> [Extracted records]:
--
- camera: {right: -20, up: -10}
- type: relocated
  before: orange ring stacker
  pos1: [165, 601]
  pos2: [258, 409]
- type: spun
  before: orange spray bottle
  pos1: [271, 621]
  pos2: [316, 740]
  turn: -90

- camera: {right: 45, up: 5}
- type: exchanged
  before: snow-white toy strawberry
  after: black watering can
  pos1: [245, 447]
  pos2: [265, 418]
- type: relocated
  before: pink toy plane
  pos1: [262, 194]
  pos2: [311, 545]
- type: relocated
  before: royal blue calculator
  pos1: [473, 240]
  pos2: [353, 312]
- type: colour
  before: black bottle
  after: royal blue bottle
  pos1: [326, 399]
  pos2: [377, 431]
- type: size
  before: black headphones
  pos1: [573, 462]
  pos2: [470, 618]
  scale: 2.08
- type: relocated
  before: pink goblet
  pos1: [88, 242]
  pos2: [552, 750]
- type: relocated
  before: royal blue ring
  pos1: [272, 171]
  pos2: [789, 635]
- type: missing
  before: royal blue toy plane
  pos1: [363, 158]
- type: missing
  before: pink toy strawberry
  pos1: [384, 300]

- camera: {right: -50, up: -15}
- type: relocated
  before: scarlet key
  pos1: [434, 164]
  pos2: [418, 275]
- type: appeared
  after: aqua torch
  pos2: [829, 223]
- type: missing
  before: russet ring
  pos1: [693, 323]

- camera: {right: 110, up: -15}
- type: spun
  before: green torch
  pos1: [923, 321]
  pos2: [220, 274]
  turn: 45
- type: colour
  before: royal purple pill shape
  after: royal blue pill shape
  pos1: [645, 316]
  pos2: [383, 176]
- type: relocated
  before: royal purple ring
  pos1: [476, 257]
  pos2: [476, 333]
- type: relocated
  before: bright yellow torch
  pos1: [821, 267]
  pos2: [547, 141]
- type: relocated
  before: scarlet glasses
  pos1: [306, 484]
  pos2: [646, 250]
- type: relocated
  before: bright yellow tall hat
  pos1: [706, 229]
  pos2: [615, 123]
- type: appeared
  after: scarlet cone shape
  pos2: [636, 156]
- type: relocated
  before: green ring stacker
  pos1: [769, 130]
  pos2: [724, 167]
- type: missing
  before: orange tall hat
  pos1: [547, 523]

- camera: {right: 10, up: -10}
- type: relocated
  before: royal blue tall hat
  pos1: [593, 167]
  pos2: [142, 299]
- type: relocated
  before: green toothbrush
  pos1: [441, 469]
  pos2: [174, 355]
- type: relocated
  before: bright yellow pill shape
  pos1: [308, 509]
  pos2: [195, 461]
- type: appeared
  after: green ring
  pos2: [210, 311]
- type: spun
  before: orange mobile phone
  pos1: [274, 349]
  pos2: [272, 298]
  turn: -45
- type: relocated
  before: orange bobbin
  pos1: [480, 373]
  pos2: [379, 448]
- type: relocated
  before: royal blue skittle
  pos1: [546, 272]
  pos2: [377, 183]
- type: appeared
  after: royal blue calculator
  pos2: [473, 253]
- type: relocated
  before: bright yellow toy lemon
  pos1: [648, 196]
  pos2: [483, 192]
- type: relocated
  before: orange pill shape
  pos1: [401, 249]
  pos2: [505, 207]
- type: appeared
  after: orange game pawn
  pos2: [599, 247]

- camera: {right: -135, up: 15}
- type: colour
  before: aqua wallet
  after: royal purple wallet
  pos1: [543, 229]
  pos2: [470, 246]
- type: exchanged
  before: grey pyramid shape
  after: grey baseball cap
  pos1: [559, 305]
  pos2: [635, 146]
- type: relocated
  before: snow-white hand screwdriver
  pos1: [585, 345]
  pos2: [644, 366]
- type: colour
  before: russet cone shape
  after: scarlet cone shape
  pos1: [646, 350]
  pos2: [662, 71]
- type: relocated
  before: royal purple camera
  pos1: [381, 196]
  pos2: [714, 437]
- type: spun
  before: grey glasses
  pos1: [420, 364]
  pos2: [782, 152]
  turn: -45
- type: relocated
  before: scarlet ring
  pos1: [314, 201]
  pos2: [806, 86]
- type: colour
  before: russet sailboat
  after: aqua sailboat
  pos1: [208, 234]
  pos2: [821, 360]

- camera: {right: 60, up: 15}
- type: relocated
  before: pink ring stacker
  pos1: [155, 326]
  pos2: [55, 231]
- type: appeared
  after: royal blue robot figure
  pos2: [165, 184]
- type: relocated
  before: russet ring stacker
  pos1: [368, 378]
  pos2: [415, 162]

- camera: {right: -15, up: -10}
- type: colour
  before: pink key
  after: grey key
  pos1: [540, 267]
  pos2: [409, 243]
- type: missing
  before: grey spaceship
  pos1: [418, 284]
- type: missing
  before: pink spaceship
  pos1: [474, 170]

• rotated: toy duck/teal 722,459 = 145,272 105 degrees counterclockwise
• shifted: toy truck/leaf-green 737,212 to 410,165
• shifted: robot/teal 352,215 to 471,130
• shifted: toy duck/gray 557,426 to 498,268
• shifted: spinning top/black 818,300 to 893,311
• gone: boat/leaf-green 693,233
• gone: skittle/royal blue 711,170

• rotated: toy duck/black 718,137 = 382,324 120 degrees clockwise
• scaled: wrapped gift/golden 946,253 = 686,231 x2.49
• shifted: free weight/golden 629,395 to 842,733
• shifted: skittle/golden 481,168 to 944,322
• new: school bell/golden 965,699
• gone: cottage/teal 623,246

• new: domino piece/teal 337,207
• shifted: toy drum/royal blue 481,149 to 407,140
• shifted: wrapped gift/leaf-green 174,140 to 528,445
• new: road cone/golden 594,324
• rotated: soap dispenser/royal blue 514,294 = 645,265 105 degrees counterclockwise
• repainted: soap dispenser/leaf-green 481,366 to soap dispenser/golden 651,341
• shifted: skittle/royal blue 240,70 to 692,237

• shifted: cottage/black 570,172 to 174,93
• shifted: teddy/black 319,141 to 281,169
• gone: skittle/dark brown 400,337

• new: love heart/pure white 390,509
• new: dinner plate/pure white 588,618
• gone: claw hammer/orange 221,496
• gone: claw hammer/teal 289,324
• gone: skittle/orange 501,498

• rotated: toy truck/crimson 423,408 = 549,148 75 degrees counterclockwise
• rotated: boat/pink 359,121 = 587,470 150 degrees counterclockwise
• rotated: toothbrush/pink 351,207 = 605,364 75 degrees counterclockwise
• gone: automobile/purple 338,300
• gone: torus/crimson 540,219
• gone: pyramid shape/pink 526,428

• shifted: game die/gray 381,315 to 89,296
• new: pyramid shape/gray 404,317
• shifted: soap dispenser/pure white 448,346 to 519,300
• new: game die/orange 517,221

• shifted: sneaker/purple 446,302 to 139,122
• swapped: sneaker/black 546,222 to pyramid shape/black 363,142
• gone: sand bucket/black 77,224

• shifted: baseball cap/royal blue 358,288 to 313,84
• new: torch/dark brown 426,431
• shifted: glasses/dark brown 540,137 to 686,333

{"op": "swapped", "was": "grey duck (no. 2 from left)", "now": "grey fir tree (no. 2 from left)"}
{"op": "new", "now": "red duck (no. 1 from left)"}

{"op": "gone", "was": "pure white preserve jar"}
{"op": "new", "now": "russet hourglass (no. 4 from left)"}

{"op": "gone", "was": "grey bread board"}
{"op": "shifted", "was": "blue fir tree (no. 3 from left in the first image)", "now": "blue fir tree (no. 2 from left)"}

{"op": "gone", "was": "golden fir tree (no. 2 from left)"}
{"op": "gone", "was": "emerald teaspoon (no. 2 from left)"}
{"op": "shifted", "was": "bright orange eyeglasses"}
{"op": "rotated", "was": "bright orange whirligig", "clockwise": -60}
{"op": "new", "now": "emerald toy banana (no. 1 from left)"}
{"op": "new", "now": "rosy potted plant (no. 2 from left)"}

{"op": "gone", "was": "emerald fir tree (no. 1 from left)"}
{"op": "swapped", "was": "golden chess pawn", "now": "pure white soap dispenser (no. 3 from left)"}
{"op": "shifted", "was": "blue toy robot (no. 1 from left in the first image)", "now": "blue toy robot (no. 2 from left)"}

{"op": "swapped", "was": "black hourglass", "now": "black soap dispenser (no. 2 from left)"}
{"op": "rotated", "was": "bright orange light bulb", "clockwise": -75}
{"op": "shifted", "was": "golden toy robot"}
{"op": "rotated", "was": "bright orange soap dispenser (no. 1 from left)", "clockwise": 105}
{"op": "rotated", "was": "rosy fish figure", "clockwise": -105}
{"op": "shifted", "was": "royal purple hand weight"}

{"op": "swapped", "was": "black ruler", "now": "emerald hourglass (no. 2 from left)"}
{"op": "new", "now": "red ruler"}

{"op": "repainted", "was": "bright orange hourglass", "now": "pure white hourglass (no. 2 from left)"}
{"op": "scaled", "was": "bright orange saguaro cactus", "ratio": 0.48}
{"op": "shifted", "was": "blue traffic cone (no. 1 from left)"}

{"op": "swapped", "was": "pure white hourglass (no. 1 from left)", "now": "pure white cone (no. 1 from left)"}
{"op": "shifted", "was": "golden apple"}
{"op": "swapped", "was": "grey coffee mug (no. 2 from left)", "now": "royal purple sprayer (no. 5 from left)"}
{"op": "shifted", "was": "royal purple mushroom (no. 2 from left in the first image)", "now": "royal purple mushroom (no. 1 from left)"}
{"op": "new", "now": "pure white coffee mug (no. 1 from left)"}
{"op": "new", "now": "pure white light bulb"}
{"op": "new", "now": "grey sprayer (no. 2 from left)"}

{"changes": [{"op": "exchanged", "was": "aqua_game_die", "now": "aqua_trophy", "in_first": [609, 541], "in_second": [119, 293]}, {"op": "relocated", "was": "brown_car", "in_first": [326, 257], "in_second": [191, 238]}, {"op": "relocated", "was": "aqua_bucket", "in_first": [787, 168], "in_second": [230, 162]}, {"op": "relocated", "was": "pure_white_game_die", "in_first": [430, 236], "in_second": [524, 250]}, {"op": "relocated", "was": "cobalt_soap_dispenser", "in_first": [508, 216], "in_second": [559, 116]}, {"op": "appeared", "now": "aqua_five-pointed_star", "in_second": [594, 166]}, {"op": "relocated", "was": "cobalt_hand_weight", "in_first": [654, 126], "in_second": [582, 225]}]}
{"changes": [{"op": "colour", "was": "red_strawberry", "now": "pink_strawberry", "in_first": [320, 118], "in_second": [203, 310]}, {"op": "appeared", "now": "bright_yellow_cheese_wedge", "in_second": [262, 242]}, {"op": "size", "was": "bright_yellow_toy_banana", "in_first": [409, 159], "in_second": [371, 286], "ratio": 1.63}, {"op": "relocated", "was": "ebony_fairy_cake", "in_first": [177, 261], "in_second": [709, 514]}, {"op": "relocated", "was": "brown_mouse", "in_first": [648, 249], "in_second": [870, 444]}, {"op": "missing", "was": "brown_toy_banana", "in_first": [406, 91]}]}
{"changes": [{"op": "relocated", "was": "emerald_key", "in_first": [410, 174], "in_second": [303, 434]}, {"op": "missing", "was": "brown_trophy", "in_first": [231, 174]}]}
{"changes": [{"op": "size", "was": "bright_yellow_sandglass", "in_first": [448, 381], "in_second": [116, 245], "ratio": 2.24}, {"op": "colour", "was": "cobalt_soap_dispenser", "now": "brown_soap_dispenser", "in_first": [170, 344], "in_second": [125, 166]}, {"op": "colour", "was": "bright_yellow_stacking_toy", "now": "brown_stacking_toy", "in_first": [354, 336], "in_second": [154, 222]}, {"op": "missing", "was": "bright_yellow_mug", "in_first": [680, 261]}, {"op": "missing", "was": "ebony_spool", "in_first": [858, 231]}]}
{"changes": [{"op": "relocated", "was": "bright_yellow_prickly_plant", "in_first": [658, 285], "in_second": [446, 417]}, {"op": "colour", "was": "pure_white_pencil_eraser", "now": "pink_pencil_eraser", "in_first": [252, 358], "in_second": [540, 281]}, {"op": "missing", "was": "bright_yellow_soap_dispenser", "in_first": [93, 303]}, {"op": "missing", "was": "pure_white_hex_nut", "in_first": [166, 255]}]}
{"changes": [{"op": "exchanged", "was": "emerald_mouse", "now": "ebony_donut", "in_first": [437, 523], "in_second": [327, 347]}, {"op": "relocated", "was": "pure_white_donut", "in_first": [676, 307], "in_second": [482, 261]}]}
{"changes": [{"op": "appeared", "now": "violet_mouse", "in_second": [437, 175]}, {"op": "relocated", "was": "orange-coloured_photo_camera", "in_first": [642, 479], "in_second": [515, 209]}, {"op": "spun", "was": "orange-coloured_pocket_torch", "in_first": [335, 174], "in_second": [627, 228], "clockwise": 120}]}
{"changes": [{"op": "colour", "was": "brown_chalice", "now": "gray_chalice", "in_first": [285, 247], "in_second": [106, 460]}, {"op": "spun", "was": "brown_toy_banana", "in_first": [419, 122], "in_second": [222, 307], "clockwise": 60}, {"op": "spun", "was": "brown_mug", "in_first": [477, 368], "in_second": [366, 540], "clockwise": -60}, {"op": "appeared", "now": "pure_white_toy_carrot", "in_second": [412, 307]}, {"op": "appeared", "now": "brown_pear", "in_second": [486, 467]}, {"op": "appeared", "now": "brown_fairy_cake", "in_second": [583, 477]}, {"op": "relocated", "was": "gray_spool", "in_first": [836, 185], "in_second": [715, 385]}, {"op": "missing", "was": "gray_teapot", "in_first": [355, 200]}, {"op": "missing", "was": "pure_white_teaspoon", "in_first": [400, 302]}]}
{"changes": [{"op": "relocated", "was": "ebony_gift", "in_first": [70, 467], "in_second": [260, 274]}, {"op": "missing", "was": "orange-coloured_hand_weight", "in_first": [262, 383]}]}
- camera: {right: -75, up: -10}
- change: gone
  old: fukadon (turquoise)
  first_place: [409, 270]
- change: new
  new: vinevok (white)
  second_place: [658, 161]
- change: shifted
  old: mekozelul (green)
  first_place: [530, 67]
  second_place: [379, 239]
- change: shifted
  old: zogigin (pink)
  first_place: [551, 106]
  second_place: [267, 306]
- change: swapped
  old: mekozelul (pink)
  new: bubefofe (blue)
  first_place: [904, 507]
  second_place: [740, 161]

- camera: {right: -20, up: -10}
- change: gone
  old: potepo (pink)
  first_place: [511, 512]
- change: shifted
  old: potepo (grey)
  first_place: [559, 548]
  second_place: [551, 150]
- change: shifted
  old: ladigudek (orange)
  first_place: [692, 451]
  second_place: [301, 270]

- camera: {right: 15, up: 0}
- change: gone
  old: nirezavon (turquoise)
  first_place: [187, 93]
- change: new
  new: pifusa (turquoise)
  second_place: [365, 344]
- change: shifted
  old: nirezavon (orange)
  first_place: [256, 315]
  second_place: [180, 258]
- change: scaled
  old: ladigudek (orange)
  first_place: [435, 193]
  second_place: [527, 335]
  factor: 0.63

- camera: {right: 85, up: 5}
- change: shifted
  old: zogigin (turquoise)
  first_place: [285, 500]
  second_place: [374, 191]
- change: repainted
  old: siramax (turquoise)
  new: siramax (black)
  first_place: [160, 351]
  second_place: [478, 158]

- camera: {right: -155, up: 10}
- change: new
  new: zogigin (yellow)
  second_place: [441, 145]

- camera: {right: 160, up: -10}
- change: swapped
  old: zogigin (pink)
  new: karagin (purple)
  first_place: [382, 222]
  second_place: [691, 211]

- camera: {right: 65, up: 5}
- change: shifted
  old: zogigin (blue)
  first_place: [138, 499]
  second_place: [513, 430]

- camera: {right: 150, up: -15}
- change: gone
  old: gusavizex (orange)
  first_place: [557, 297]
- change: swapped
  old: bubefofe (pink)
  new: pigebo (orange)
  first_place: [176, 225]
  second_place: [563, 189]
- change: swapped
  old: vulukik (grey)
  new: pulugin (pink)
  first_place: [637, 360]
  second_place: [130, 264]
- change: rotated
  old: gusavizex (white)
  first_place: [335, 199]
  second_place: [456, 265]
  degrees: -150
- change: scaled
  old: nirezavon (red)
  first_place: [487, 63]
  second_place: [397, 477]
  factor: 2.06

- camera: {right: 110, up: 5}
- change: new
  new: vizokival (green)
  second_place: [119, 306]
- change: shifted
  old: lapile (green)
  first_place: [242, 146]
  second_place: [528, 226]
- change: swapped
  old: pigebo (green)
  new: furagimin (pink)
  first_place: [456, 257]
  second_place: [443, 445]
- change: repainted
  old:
--
> [Exercise goal]: Look above for the line with "first_place: [409, 270]" and the line with "first_place: [904, 507]". Write out those two lines and all the lines between them, exactly, and no others.

> [Answer space]:
  first_place: [409, 270]
- change: new
  new: vinevok (white)
  second_place: [658, 161]
- change: shifted
  old: mekozelul (green)
  first_place: [530, 67]
  second_place: [379, 239]
- change: shifted
  old: zogigin (pink)
  first_place: [551, 106]
  second_place: [267, 306]
- change: swapped
  old: mekozelul (pink)
  new: bubefofe (blue)
  first_place: [904, 507]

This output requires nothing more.